Start of Data excerpts

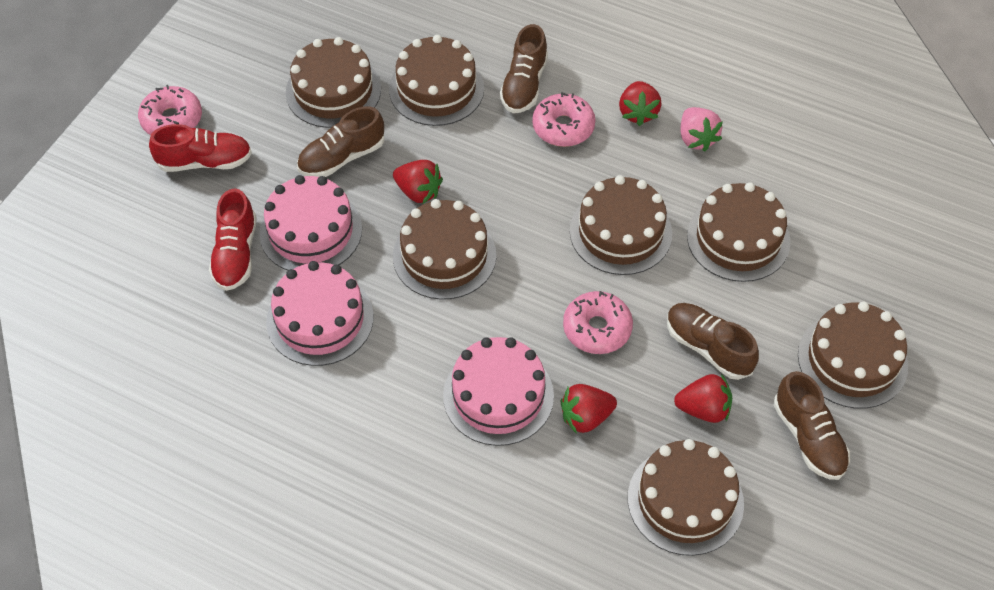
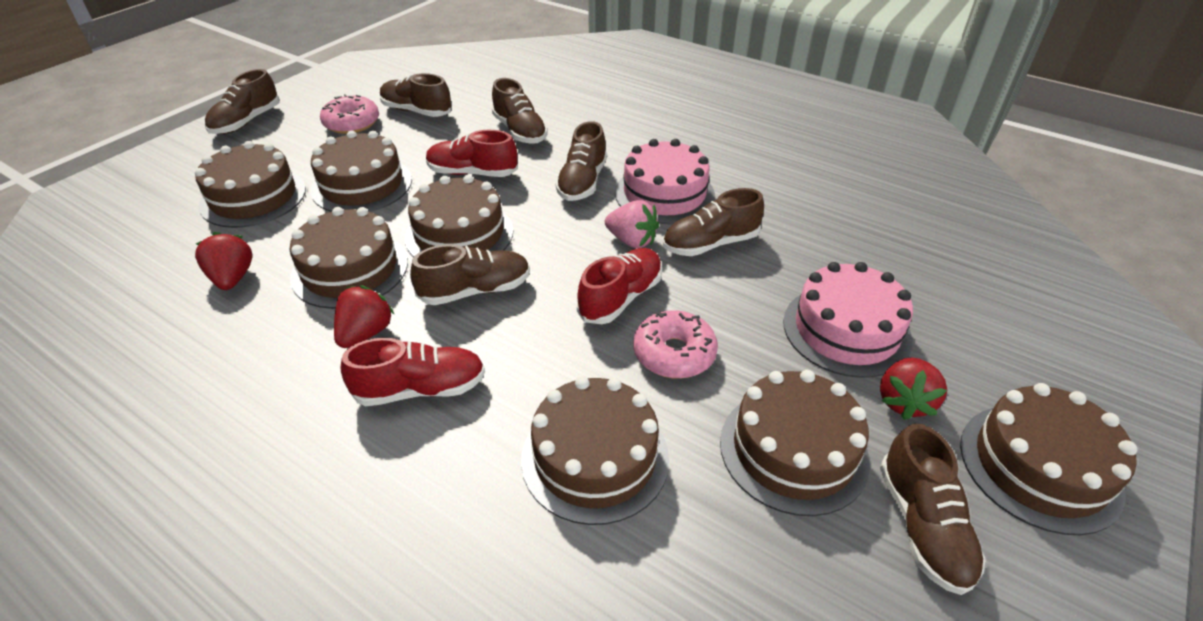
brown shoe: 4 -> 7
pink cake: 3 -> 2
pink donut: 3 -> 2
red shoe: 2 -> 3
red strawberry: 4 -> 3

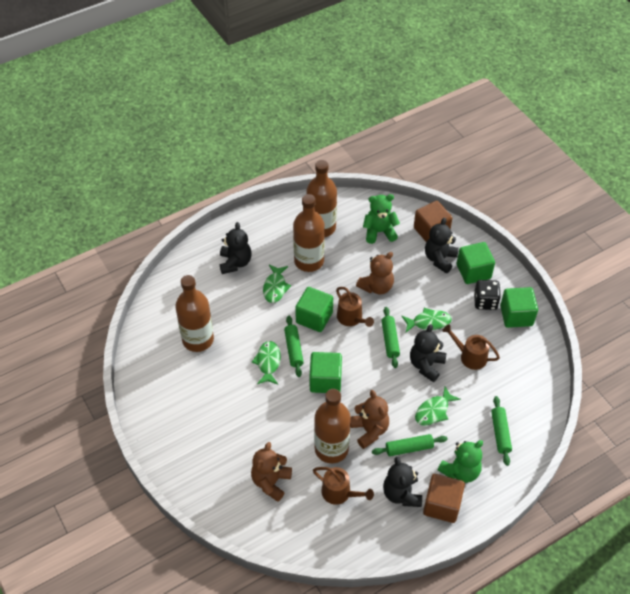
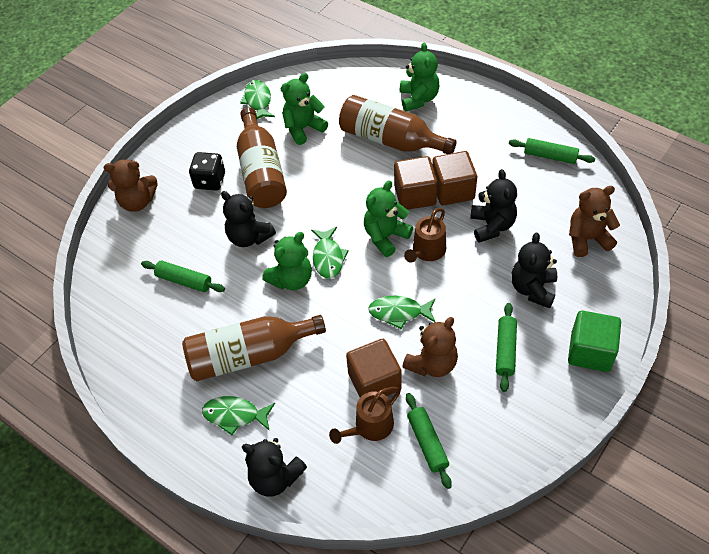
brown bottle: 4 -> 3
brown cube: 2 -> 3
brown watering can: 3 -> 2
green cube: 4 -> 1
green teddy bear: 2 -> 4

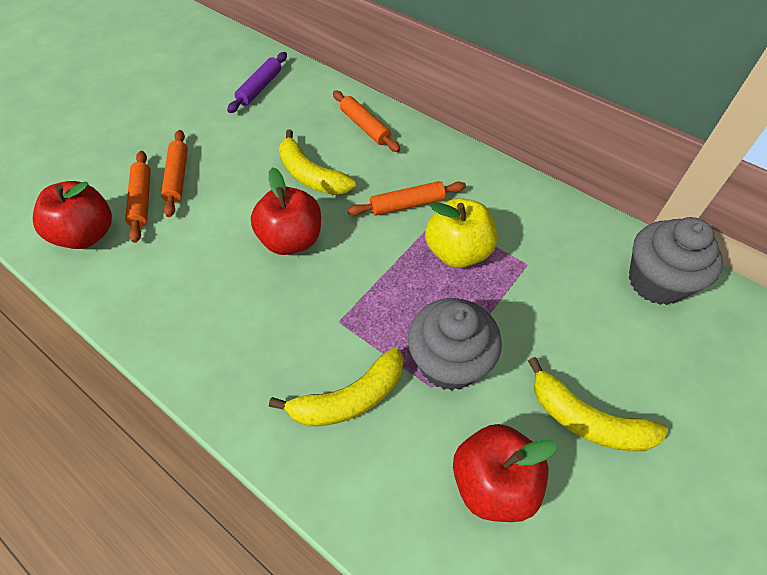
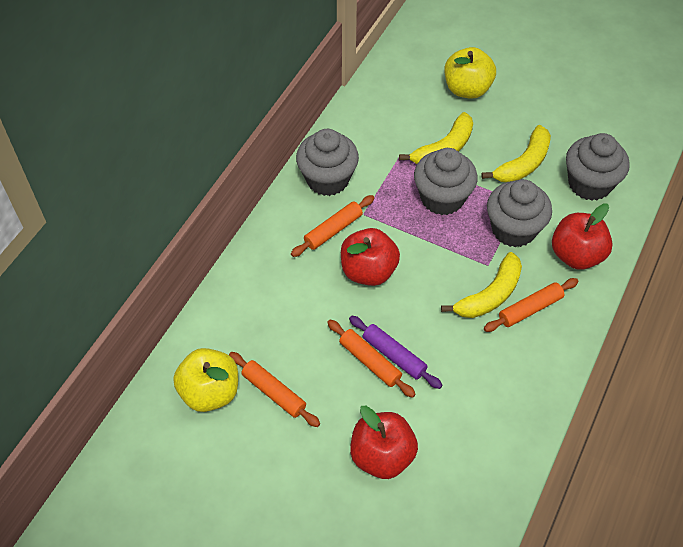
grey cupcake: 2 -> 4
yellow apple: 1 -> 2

End of Data excerpts
Start of Data excerpts

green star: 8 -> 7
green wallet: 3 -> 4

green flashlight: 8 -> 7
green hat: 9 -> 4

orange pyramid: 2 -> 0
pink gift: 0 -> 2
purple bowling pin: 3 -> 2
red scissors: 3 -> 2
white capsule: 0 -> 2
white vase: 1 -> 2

End of Data excerpts

→ **Directions**: In the listing above, find each line with the word "brown" and copy it.

→ **Answer space**:
brown shoe: 4 -> 7
brown bottle: 4 -> 3
brown cube: 2 -> 3
brown watering can: 3 -> 2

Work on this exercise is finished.